DATA SUPPLIED ▸

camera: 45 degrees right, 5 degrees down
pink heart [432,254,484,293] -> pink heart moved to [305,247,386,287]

==

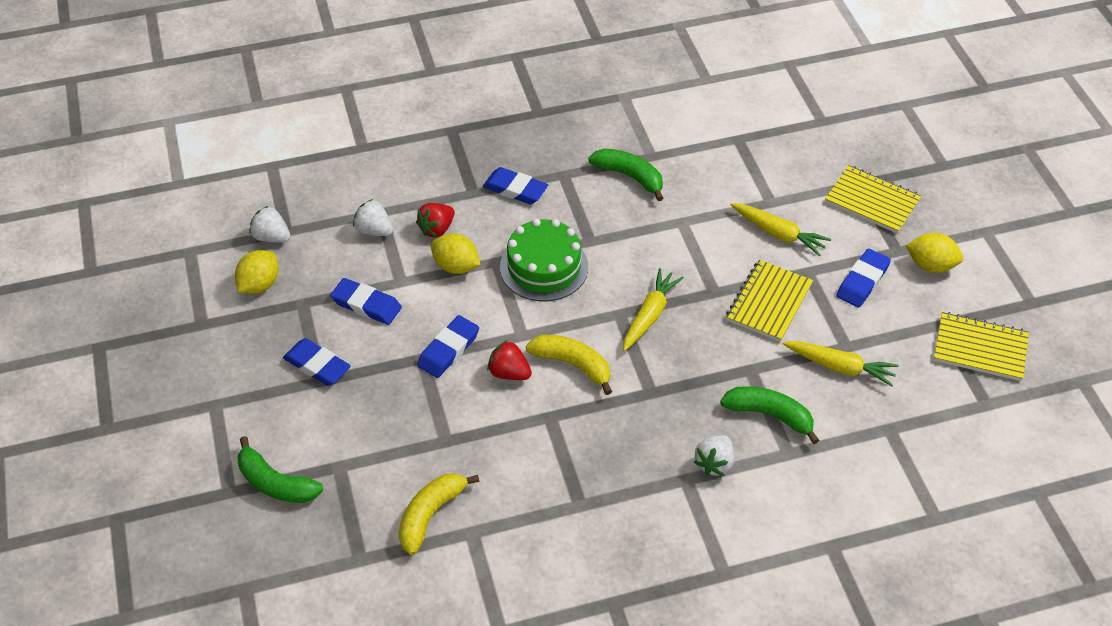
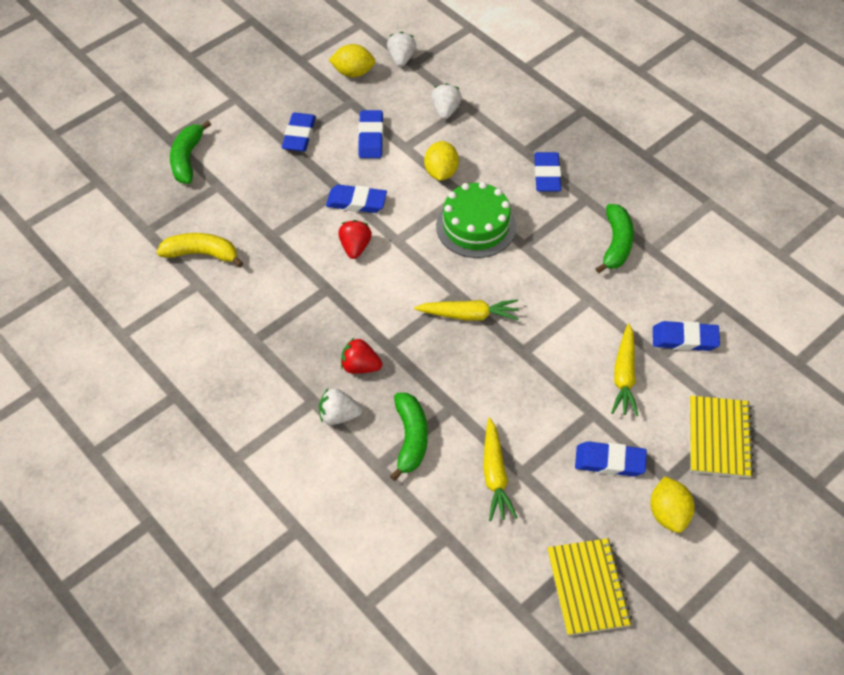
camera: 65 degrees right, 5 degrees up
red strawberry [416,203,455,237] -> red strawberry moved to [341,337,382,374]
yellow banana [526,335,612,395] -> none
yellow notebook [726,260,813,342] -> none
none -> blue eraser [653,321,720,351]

TASK REQUIREMENTS ▸ Above are the records; copy every line in them that holds the word "camera".

SOLUTION TO THE PROBLEM ▸
camera: 45 degrees right, 5 degrees down
camera: 65 degrees right, 5 degrees up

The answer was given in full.